Action item:
Repeat the lines of the listing below exactly, starting at the line that contains "(255, 287) = (647, 321): orange" and running through the last line, both included, and only those.

BEGIN Source material

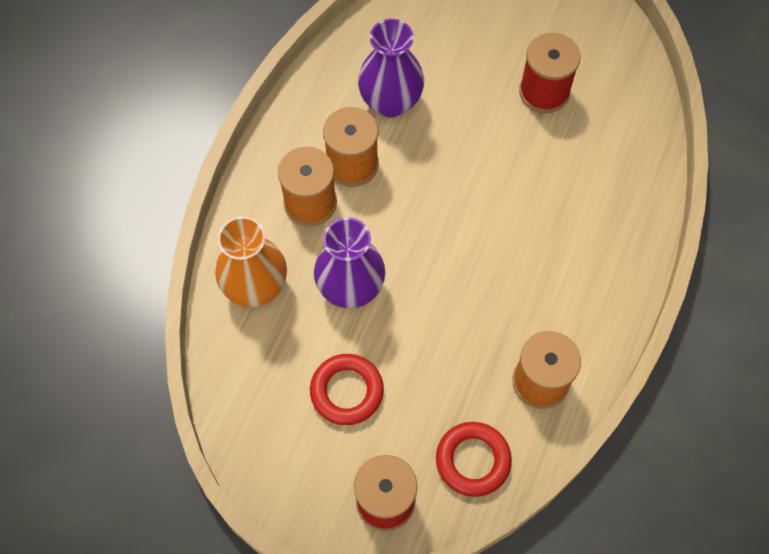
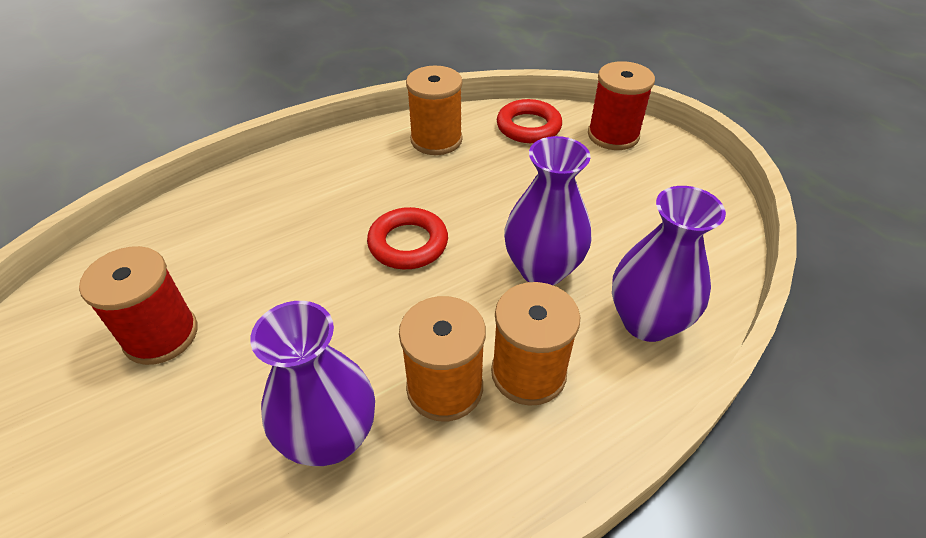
camera: 145 degrees left, 20 degrees down
(255, 287) = (647, 321): orange vase -> purple vase
(347, 391) = (601, 202): red ring -> red ring (408, 243)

END Source material

Answer box:
(255, 287) = (647, 321): orange vase -> purple vase
(347, 391) = (601, 202): red ring -> red ring (408, 243)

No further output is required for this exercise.